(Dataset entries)

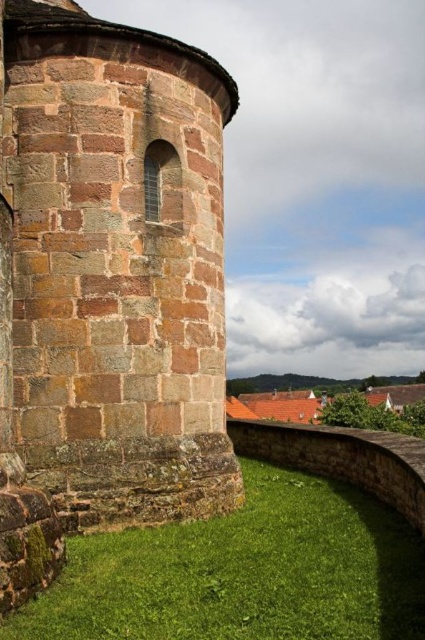
You are a painter standing at the base of the brown stone tower at left and want to paint the green grass at lower center. Which area will require you to cover more ground with paint?

The green grass at lower center requires more paint because it is wider than the brown stone tower at left.

You are standing in front of the historic stone structure. You notice the brown stone tower at left and the green grass at lower center. Which object is taller?

The brown stone tower at left is much taller than the green grass at lower center.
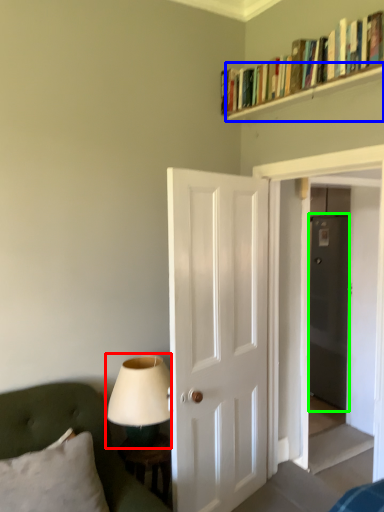
Question: Which object is positioned closest to table lamp (highlighted by a red box)? Select from shelf (highlighted by a blue box) and glass door (highlighted by a green box).

Choices:
 (A) shelf
 (B) glass door

Answer: (A)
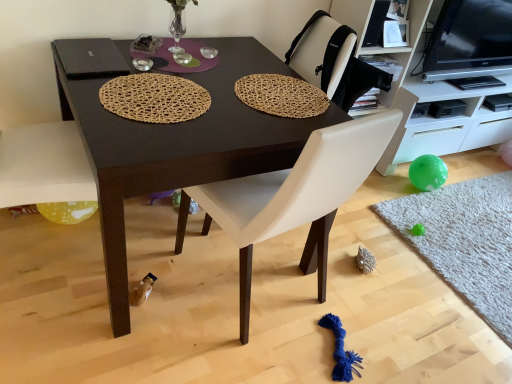
This screenshot has height=384, width=512. What are the coordinates of `vacant space in between white leather chair at center and dark brown wood table at center` in the screenshot? It's located at (198, 335).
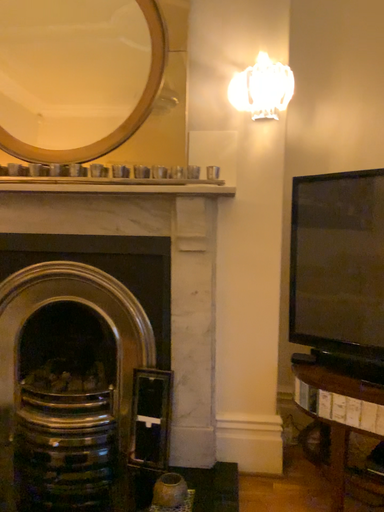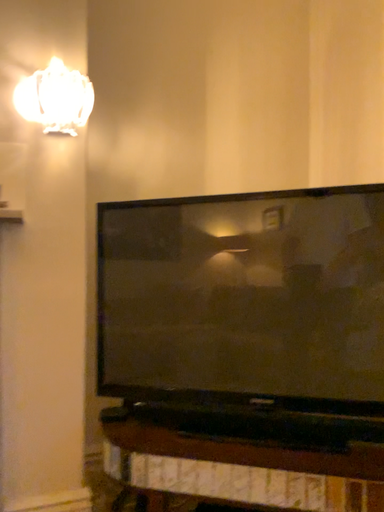
Question: How did the camera likely rotate when shooting the video?

Choices:
 (A) rotated left
 (B) rotated right

Answer: (B)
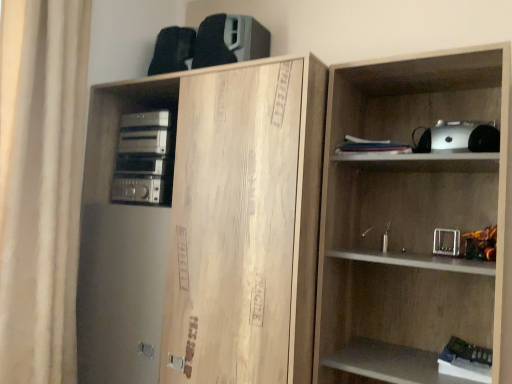
Identify the location of free space above white matte book at lower right, the 2th book positioned from the top (from a real-world perspective). (466, 351).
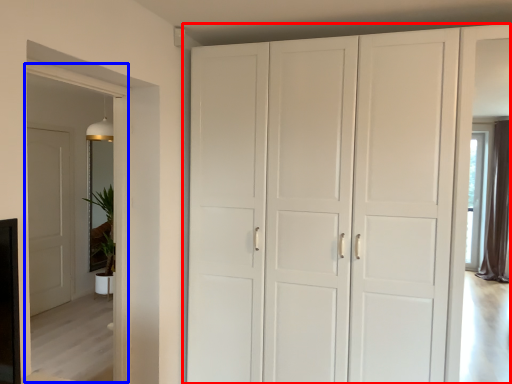
Question: Which point is further to the camera, cupboard (highlighted by a red box) or glass door (highlighted by a blue box)?

Choices:
 (A) cupboard
 (B) glass door

Answer: (A)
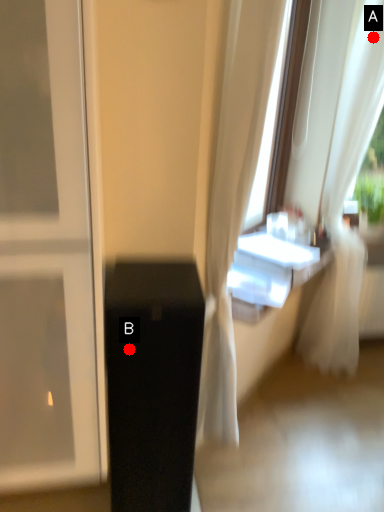
Question: Two points are circled on the image, labeled by A and B beside each circle. Among these points, which one is nearest to the camera?

Choices:
 (A) A is closer
 (B) B is closer

Answer: (B)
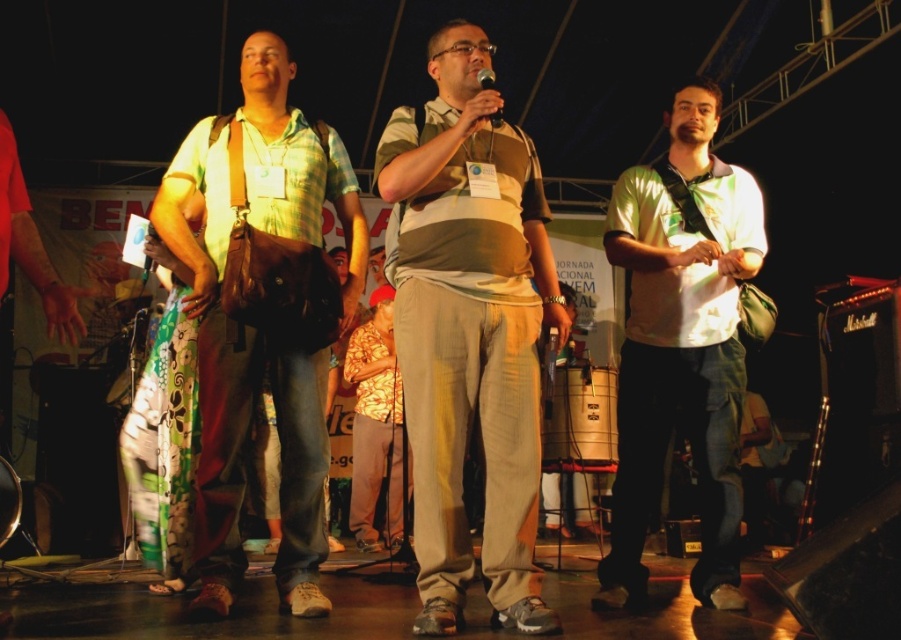
You are a photographer positioned at the camera. You want to capture a closeup shot of the light green fabric shirt at center. Given that your camera can focus on subjects within 2 meters, can you achieve this without moving closer?

The light green fabric shirt at center is 3.06 meters away from the camera. Since the camera can only focus within 2 meters, you cannot capture a closeup without moving closer.

You are an event organizer checking the stage setup. You need to ensure that the light green fabric shirt at center and the matte black microphone at center are positioned so that the microphone is clearly visible to the audience. Given their widths, which object should be placed closer to the front to ensure visibility?

The light green fabric shirt at center is wider than the matte black microphone at center. To ensure the microphone is clearly visible, the matte black microphone at center should be placed closer to the front since it is narrower and less likely to be obscured by the wider shirt.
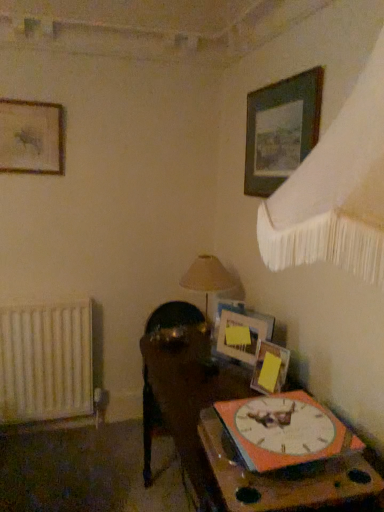
I want to click on blank space above orange matte wall clock at lower right (from a real-world perspective), so click(x=283, y=422).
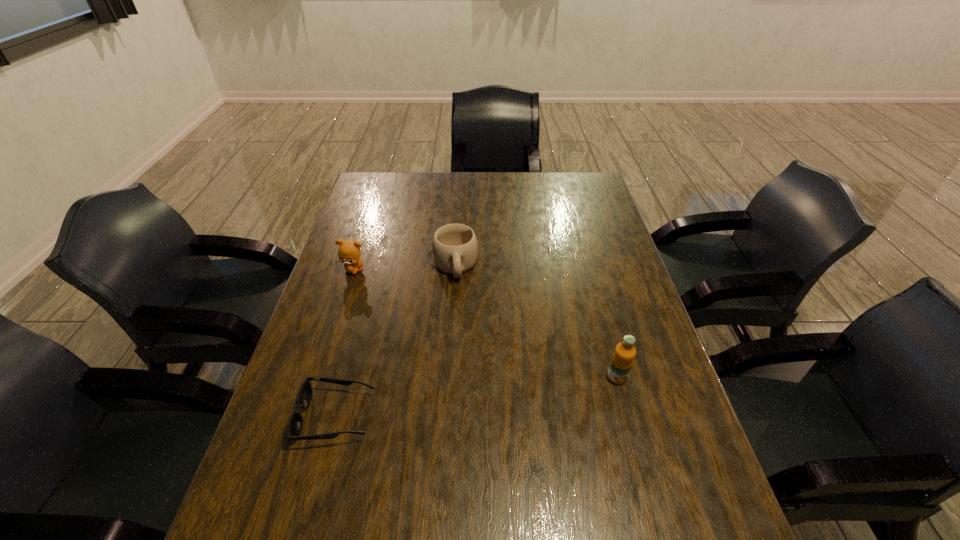
In order to click on vacant space located 0.290m on the face of the teddy bear in this screenshot , I will do `click(420, 328)`.

This screenshot has width=960, height=540. I want to click on free space located 0.240m on the face of the teddy bear, so click(x=409, y=318).

Identify the location of vacant space located 0.280m on the face of the teddy bear. point(418,326).

You are a GUI agent. You are given a task and a screenshot of the screen. Output one action in this format:
    pyautogui.click(x=<x>, y=<y>)
    Task: Click on the sunglasses that is at the left edge
    The width and height of the screenshot is (960, 540).
    Given the screenshot: What is the action you would take?
    pyautogui.click(x=304, y=398)

Find the location of a particular element. teddy bear present at the left edge is located at coordinates (349, 251).

Image resolution: width=960 pixels, height=540 pixels. Find the location of `object at the right edge`. object at the right edge is located at coordinates (622, 360).

In the image, there is a desktop. Find the location of `vacant space at the far edge`. vacant space at the far edge is located at coordinates (456, 177).

Where is `free location at the left edge`? free location at the left edge is located at coordinates (320, 403).

This screenshot has height=540, width=960. In the image, there is a desktop. What are the coordinates of `blank space at the right edge` in the screenshot? It's located at (621, 334).

Where is `vacant region at the far left corner of the desktop`? vacant region at the far left corner of the desktop is located at coordinates (372, 194).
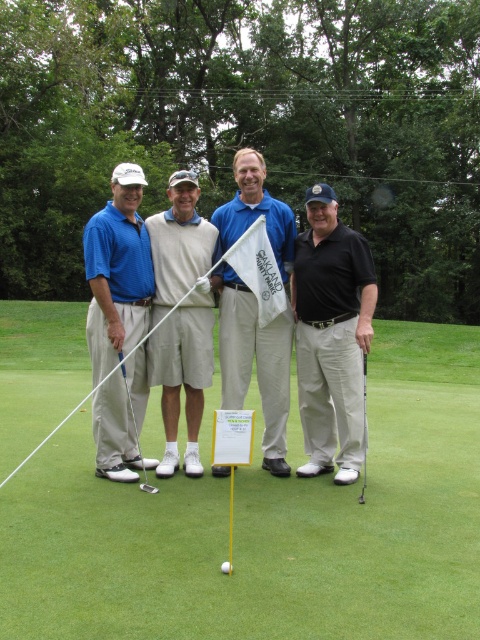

## [EXERCISE REQUIREMENTS]
Rewrite every line of the material above as a numbered list, dropping the blank lines. Leave the pictures out.

## [COMPLETE OUTPUT]
1. You are a painter standing at the base of the brown stone tower at left and want to paint the green grass at lower center. Which area will require you to cover more ground with paint?
2. The green grass at lower center requires more paint because it is wider than the brown stone tower at left.
3. You are standing in front of the historic stone structure. You notice the brown stone tower at left and the green grass at lower center. Which object is taller?
4. The brown stone tower at left is much taller than the green grass at lower center.
5. Question: Which object is positioned closest to table lamp (highlighted by a red box)? Select from shelf (highlighted by a blue box) and glass door (highlighted by a green box).
6. Choices:
7.  (A) shelf
8.  (B) glass door
9. Answer: (A)
10. This screenshot has height=384, width=512. What are the coordinates of `vacant space in between white leather chair at center and dark brown wood table at center` in the screenshot? It's located at (198, 335).
11. Question: How did the camera likely rotate when shooting the video?
12. Choices:
13.  (A) rotated left
14.  (B) rotated right
15. Answer: (B)
16. Identify the location of free space above white matte book at lower right, the 2th book positioned from the top (from a real-world perspective). (466, 351).
17. Question: Which point is further to the camera, cupboard (highlighted by a red box) or glass door (highlighted by a blue box)?
18. Choices:
19.  (A) cupboard
20.  (B) glass door
21. Answer: (A)
22. Question: Two points are circled on the image, labeled by A and B beside each circle. Among these points, which one is nearest to the camera?
23. Choices:
24.  (A) A is closer
25.  (B) B is closer
26. Answer: (B)
27. You are a photographer positioned at the camera. You want to capture a closeup shot of the light green fabric shirt at center. Given that your camera can focus on subjects within 2 meters, can you achieve this without moving closer?
28. The light green fabric shirt at center is 3.06 meters away from the camera. Since the camera can only focus within 2 meters, you cannot capture a closeup without moving closer.
29. You are an event organizer checking the stage setup. You need to ensure that the light green fabric shirt at center and the matte black microphone at center are positioned so that the microphone is clearly visible to the audience. Given their widths, which object should be placed closer to the front to ensure visibility?
30. The light green fabric shirt at center is wider than the matte black microphone at center. To ensure the microphone is clearly visible, the matte black microphone at center should be placed closer to the front since it is narrower and less likely to be obscured by the wider shirt.
31. I want to click on blank space above orange matte wall clock at lower right (from a real-world perspective), so click(x=283, y=422).
32. In order to click on vacant space located 0.290m on the face of the teddy bear in this screenshot , I will do `click(420, 328)`.
33. This screenshot has width=960, height=540. I want to click on free space located 0.240m on the face of the teddy bear, so click(x=409, y=318).
34. Identify the location of vacant space located 0.280m on the face of the teddy bear. point(418,326).
35. You are a GUI agent. You are given a task and a screenshot of the screen. Output one action in this format:
36.     pyautogui.click(x=<x>, y=<y>)
37.     Task: Click on the sunglasses that is at the left edge
38.     The width and height of the screenshot is (960, 540).
39.     Given the screenshot: What is the action you would take?
40.     pyautogui.click(x=304, y=398)
41. Find the location of a particular element. teddy bear present at the left edge is located at coordinates (349, 251).
42. Image resolution: width=960 pixels, height=540 pixels. Find the location of `object at the right edge`. object at the right edge is located at coordinates (622, 360).
43. In the image, there is a desktop. Find the location of `vacant space at the far edge`. vacant space at the far edge is located at coordinates (456, 177).
44. Where is `free location at the left edge`? free location at the left edge is located at coordinates (320, 403).
45. This screenshot has height=540, width=960. In the image, there is a desktop. What are the coordinates of `blank space at the right edge` in the screenshot? It's located at (621, 334).
46. Where is `vacant region at the far left corner of the desktop`? vacant region at the far left corner of the desktop is located at coordinates (372, 194).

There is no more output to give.